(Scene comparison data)

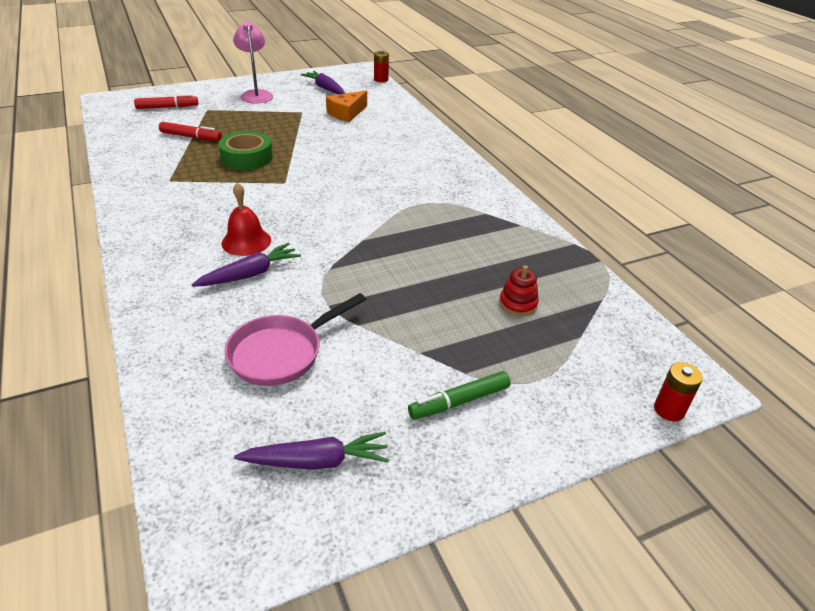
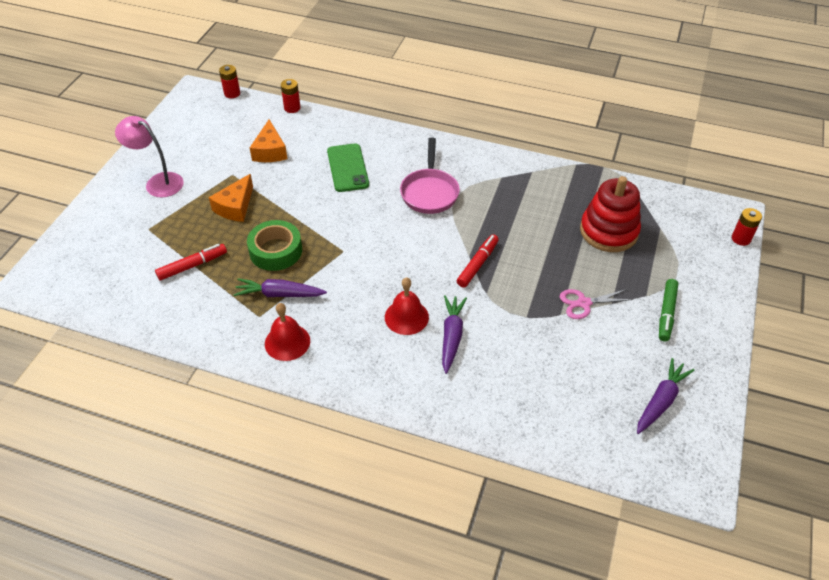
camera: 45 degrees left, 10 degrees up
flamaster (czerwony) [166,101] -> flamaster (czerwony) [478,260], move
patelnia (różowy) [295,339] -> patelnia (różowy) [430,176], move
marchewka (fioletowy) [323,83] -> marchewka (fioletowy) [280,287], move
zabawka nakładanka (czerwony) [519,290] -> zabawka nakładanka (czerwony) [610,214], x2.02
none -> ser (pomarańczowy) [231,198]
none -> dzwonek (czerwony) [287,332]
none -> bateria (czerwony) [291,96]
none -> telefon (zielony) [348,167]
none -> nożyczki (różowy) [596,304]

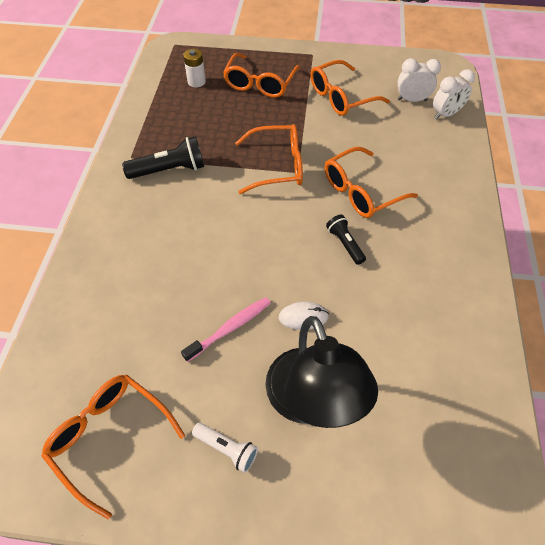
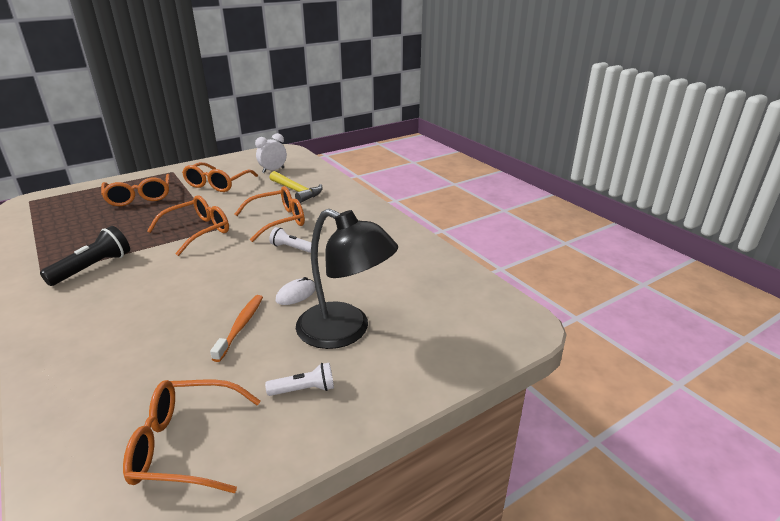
camera: 40 degrees left, 25 degrees down
szczoteczka do zębów (różowy) [226,329] -> szczoteczka do zębów (pomarańczowy) [236,328]
bateria (biały) [194,68] -> none
okulary (pomarańczowy) [371,182] -> okulary (pomarańczowy) [270,214], 135 degrees counterclockwise
latarka (czarny) [346,240] -> latarka (biały) [290,240]
budzik (biały) [454,94] -> none
none -> młotek (żółty) [296,187]

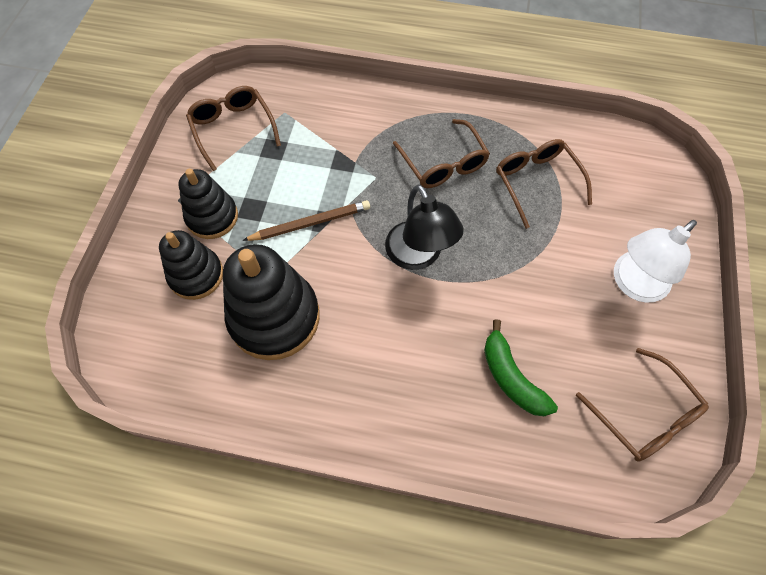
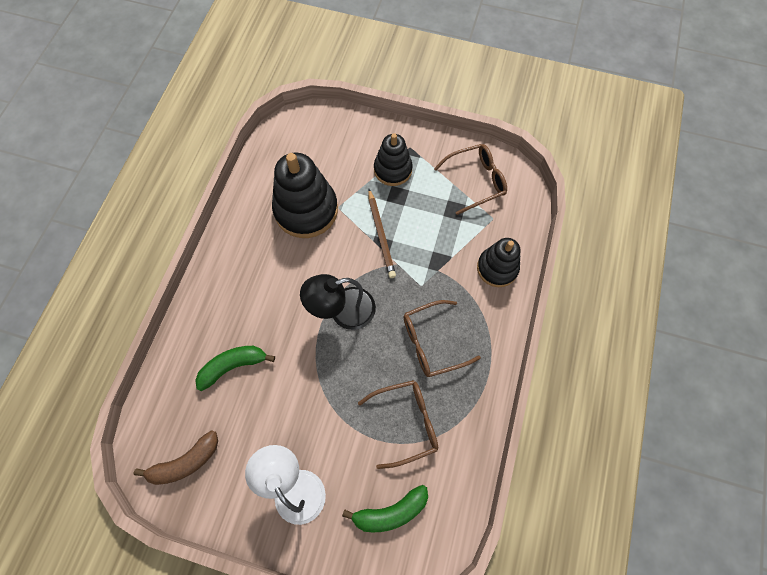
camera: 95 degrees right, 5 degrees up
zabawka nakładanka (czarny) [191,265] -> zabawka nakładanka (czarny) [498,262], move
okulary (brązowy) [642,405] -> banan (brązowy) [175,457]
none -> banan (zielony) [385,508]

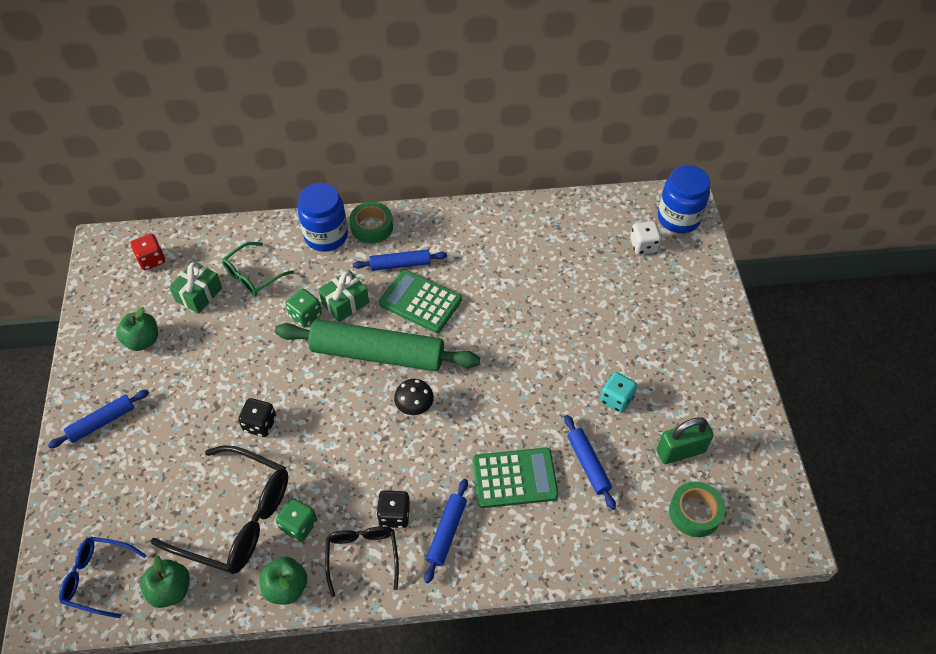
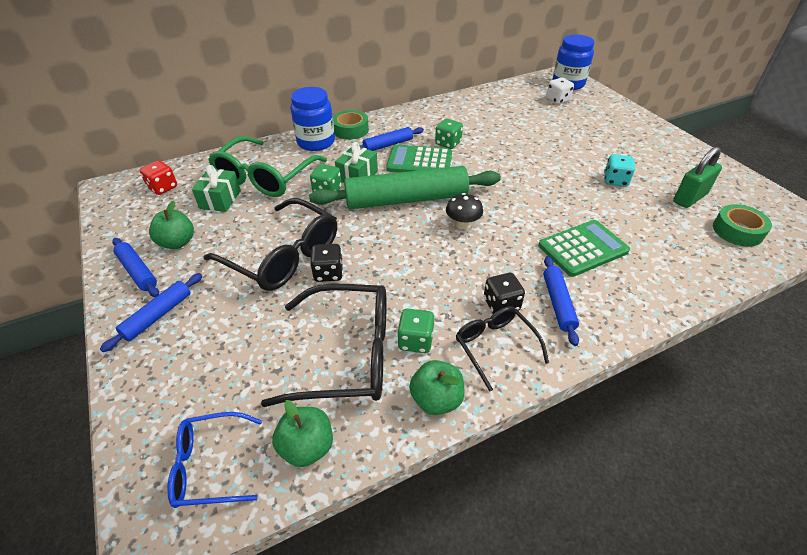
camera: 20 degrees left, 10 degrees down
okulary (zielony) [258,269] -> okulary (zielony) [267,166], x1.74
wałek do ciasta (niebieski) [590,462] -> wałek do ciasta (niebieski) [135,267], move
none -> okulary (czarny) [270,244]
none -> kostka do gry (zielony) [449,134]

* **WHAT NEEDS TO BE DONE**
The expected answer is an exact copy of the lines above, beginning at the line with "patelnia (różowy) [295,339]" and ending at the line with "none -> nożyczki (różowy) [596,304]", with both ends in.

* **SOLUTION**
patelnia (różowy) [295,339] -> patelnia (różowy) [430,176], move
marchewka (fioletowy) [323,83] -> marchewka (fioletowy) [280,287], move
zabawka nakładanka (czerwony) [519,290] -> zabawka nakładanka (czerwony) [610,214], x2.02
none -> ser (pomarańczowy) [231,198]
none -> dzwonek (czerwony) [287,332]
none -> bateria (czerwony) [291,96]
none -> telefon (zielony) [348,167]
none -> nożyczki (różowy) [596,304]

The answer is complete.